> **What the task requires**: Pictures do not belong in the copy; retype the records below exactly.

> **Source material**:
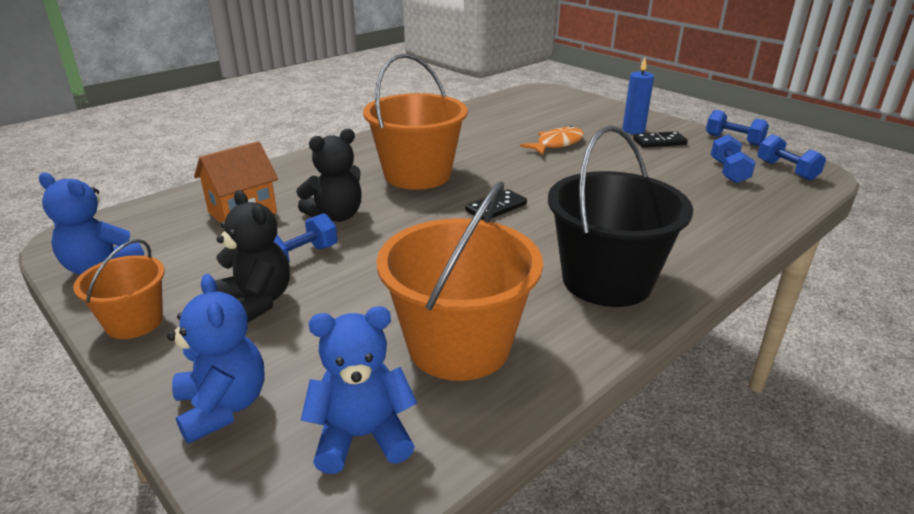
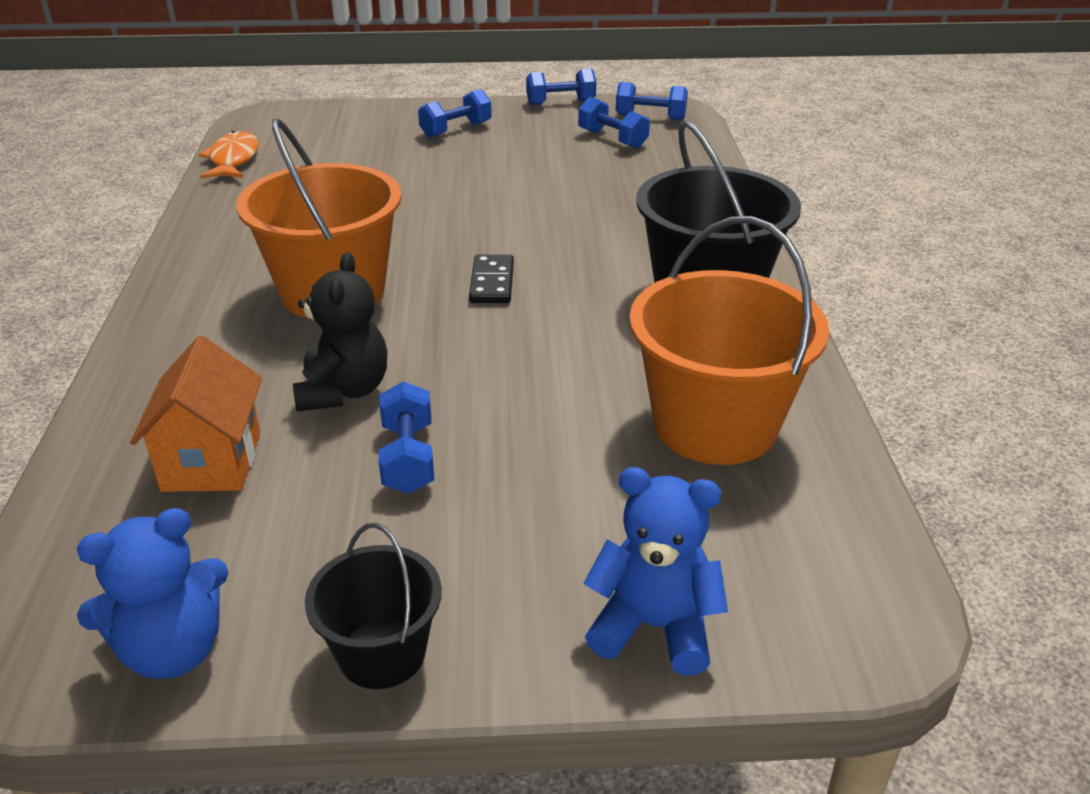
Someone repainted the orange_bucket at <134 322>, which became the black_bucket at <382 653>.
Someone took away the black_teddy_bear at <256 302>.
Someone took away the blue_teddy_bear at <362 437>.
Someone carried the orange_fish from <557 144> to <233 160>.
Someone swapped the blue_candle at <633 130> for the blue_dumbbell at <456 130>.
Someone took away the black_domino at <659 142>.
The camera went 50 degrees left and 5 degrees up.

> **Answer below**:
Someone repainted the orange_bucket at <134 322>, which became the black_bucket at <382 653>.
Someone took away the black_teddy_bear at <256 302>.
Someone took away the blue_teddy_bear at <362 437>.
Someone carried the orange_fish from <557 144> to <233 160>.
Someone swapped the blue_candle at <633 130> for the blue_dumbbell at <456 130>.
Someone took away the black_domino at <659 142>.
The camera went 50 degrees left and 5 degrees up.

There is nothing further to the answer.